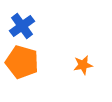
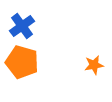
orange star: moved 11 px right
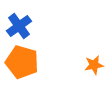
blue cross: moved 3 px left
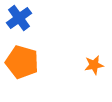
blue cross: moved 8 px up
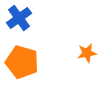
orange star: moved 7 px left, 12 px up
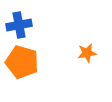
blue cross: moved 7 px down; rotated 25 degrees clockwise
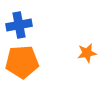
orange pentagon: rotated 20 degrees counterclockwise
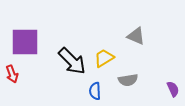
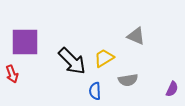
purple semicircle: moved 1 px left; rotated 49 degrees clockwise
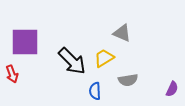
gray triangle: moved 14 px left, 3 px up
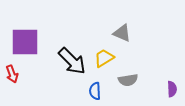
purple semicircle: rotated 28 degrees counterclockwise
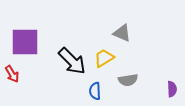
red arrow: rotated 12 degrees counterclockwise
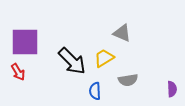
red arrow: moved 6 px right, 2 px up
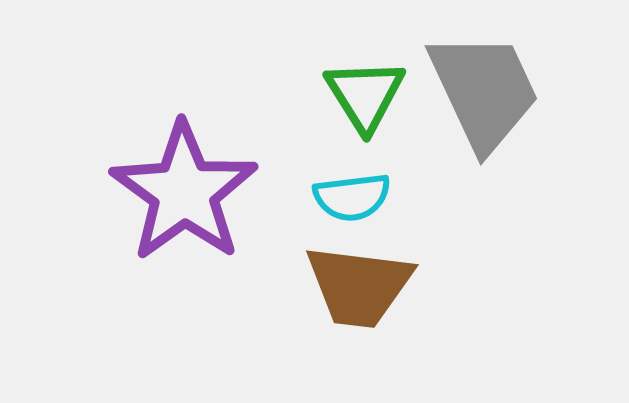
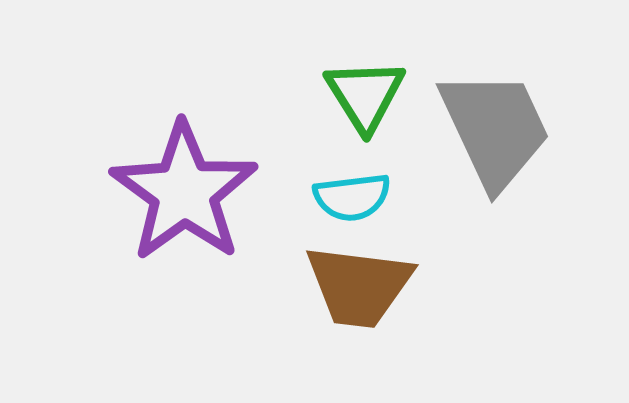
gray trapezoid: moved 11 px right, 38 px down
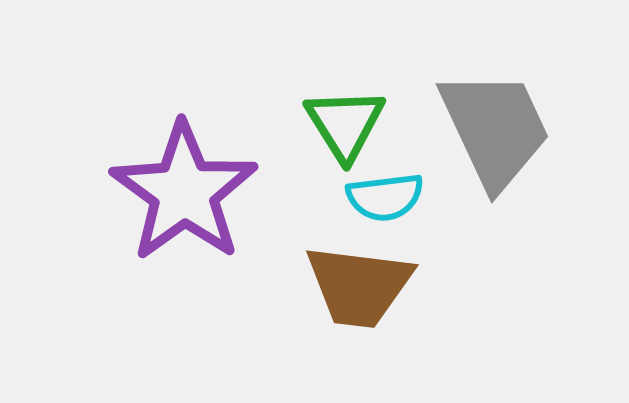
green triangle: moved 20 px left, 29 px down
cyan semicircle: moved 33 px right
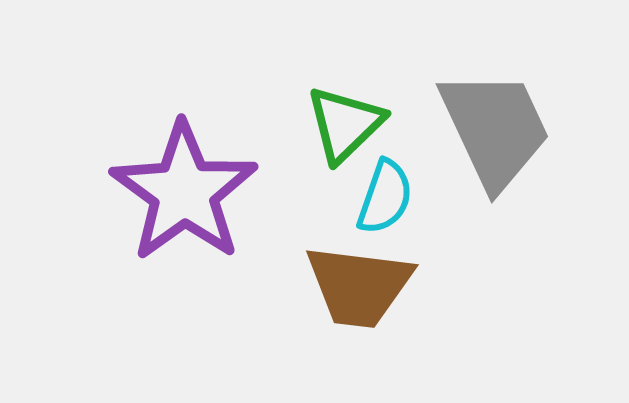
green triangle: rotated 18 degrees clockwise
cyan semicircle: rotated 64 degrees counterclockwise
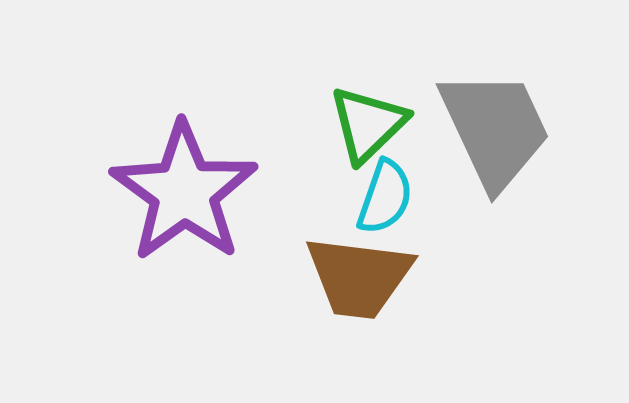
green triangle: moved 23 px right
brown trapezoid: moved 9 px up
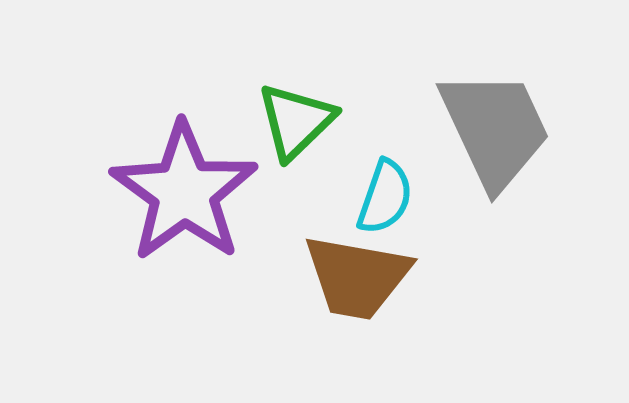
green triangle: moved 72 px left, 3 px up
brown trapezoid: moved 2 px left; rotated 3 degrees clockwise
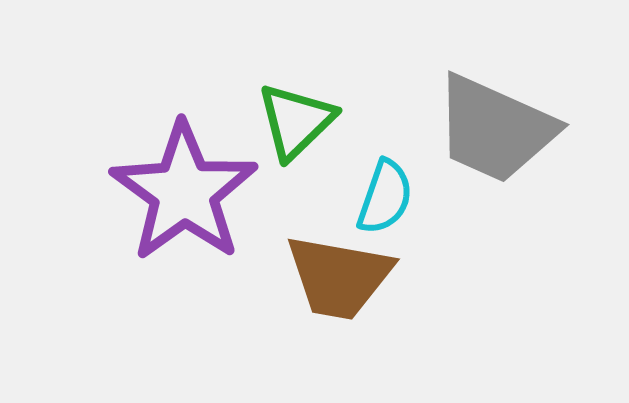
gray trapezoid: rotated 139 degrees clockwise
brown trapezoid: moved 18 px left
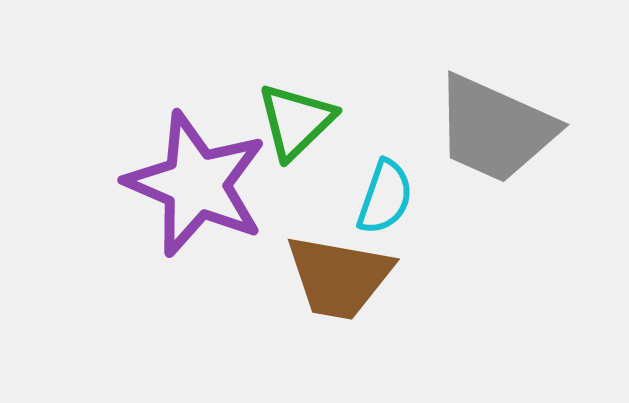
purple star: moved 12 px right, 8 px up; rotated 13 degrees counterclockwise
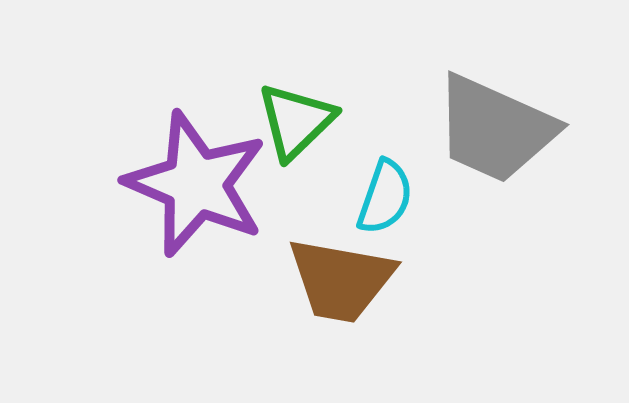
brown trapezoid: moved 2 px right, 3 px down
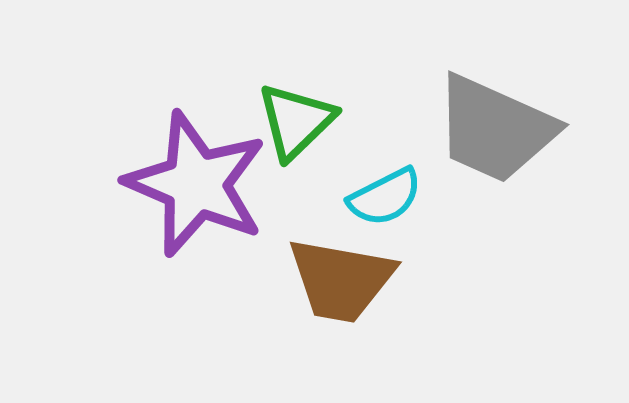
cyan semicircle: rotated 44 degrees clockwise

* _WRITTEN TASK_
Copy every line of the data above word for word, omitting the pictures.

* _FULL OUTPUT_
orange star: moved 11 px right
blue cross: moved 3 px left
blue cross: moved 8 px up
orange star: moved 7 px left, 12 px up
blue cross: moved 7 px down; rotated 25 degrees clockwise
orange pentagon: rotated 20 degrees counterclockwise
purple semicircle: moved 1 px left; rotated 49 degrees clockwise
gray triangle: moved 14 px left, 3 px up
purple semicircle: rotated 28 degrees counterclockwise
red arrow: rotated 12 degrees counterclockwise
red arrow: moved 6 px right, 2 px up
gray trapezoid: moved 11 px right, 38 px down
green triangle: moved 20 px left, 29 px down
cyan semicircle: moved 33 px right
green triangle: rotated 18 degrees clockwise
cyan semicircle: rotated 64 degrees counterclockwise
green triangle: moved 23 px right
brown trapezoid: moved 9 px up
green triangle: moved 72 px left, 3 px up
brown trapezoid: moved 2 px left; rotated 3 degrees clockwise
gray trapezoid: rotated 139 degrees clockwise
brown trapezoid: moved 18 px left
purple star: moved 12 px right, 8 px up; rotated 13 degrees counterclockwise
brown trapezoid: moved 2 px right, 3 px down
cyan semicircle: rotated 44 degrees clockwise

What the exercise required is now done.